### TASK TO COMPLETE
Check every line of the data and copy the ones where "diode" appears.

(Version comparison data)

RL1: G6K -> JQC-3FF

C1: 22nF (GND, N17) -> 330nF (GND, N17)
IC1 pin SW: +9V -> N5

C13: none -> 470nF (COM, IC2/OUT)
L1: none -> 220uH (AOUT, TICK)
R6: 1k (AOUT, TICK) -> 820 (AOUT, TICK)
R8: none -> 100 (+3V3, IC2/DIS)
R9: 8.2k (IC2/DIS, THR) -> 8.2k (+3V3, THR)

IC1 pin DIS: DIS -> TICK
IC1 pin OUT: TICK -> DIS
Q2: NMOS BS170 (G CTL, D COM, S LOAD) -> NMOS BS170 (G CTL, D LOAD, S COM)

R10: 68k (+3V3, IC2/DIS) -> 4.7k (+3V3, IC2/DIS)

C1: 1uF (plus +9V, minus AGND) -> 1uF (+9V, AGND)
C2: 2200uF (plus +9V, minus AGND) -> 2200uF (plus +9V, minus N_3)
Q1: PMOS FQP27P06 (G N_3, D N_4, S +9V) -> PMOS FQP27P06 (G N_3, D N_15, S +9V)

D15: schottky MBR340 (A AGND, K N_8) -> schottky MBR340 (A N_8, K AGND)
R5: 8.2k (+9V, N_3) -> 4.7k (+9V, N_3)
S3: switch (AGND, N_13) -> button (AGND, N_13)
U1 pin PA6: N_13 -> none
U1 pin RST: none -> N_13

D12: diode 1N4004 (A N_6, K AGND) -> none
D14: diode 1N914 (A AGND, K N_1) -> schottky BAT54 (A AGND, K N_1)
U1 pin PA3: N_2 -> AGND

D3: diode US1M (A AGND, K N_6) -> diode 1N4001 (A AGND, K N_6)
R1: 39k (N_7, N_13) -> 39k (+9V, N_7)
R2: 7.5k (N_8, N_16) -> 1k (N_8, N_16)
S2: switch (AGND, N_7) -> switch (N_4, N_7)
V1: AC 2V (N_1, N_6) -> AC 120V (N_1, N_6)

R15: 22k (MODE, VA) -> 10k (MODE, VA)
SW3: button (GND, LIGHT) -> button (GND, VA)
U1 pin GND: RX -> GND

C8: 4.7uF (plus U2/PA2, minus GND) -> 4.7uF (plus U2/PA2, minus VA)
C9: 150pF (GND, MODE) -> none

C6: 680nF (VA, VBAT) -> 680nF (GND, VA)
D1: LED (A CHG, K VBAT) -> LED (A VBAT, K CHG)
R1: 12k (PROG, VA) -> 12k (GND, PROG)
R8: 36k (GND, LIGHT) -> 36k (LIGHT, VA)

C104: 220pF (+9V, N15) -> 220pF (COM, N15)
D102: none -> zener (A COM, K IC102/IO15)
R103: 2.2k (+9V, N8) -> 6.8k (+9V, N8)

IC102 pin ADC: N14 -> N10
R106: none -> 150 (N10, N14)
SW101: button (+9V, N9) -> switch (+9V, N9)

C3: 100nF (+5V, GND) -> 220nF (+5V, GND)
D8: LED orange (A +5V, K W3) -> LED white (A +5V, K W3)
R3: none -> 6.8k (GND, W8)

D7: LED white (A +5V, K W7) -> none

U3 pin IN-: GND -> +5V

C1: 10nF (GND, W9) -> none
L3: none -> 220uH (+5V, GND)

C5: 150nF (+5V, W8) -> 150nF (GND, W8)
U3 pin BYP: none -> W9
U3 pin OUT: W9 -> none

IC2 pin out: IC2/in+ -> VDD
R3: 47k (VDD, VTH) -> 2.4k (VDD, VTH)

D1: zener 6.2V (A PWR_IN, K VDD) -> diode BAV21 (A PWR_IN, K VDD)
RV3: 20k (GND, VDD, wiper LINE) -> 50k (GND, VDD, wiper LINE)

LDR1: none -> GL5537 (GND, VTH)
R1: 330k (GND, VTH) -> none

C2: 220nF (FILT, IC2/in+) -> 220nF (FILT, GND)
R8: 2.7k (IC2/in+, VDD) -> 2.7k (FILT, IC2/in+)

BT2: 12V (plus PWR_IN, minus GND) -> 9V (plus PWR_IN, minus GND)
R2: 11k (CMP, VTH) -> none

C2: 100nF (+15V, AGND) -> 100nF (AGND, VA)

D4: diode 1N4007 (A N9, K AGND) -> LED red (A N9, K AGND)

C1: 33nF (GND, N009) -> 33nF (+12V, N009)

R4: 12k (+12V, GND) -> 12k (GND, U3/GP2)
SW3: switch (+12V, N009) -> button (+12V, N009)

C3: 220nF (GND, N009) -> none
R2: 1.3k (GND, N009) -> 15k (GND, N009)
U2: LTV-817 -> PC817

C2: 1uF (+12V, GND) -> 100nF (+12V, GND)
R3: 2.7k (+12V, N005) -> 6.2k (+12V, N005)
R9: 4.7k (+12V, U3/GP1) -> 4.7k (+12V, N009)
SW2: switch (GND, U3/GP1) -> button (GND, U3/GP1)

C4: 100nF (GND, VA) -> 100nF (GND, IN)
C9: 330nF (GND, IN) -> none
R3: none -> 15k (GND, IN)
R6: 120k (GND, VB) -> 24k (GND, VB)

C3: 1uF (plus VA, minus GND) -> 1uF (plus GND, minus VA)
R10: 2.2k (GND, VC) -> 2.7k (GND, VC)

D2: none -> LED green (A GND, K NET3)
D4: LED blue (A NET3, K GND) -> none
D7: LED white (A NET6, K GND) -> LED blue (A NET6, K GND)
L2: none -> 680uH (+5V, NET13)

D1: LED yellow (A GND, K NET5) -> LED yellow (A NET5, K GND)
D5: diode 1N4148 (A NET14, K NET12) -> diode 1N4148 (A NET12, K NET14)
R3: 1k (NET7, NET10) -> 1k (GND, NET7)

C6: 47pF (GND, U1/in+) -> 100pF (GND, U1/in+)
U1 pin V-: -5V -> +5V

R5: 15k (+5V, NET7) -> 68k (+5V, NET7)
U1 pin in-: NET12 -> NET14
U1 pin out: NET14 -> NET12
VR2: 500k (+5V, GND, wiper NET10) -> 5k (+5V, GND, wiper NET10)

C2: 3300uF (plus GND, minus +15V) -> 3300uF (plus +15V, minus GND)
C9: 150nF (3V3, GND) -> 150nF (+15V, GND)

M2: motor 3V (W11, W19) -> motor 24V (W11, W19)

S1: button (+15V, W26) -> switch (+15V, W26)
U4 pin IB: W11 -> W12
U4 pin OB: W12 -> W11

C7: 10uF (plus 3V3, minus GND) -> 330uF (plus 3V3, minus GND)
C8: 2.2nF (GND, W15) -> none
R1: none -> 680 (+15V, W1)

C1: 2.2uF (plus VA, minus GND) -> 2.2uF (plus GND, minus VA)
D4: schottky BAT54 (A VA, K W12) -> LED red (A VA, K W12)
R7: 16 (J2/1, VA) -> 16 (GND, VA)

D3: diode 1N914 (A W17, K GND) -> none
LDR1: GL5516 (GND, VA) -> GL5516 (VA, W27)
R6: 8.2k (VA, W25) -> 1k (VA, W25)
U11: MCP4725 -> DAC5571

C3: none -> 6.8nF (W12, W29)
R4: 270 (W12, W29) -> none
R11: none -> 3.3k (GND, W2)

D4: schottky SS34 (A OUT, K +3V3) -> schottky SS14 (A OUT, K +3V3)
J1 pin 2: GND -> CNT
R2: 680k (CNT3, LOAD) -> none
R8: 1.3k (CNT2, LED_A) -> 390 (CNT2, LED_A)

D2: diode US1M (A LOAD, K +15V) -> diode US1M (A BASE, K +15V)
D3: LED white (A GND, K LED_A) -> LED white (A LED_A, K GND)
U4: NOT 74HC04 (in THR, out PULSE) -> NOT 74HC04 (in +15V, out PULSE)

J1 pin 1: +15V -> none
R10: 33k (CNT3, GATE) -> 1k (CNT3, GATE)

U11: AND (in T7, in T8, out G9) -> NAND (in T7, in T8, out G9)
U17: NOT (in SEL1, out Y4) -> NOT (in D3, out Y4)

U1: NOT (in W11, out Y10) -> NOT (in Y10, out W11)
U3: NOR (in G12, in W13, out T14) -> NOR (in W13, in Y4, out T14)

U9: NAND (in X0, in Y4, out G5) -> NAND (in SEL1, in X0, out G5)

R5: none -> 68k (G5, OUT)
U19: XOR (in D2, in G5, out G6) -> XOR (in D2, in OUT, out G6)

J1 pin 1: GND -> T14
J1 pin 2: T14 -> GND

### WRITTEN SOLUTION
D12: diode 1N4004 (A N_6, K AGND) -> none
D14: diode 1N914 (A AGND, K N_1) -> schottky BAT54 (A AGND, K N_1)
D3: diode US1M (A AGND, K N_6) -> diode 1N4001 (A AGND, K N_6)
D1: zener 6.2V (A PWR_IN, K VDD) -> diode BAV21 (A PWR_IN, K VDD)
D4: diode 1N4007 (A N9, K AGND) -> LED red (A N9, K AGND)
D5: diode 1N4148 (A NET14, K NET12) -> diode 1N4148 (A NET12, K NET14)
D3: diode 1N914 (A W17, K GND) -> none
D2: diode US1M (A LOAD, K +15V) -> diode US1M (A BASE, K +15V)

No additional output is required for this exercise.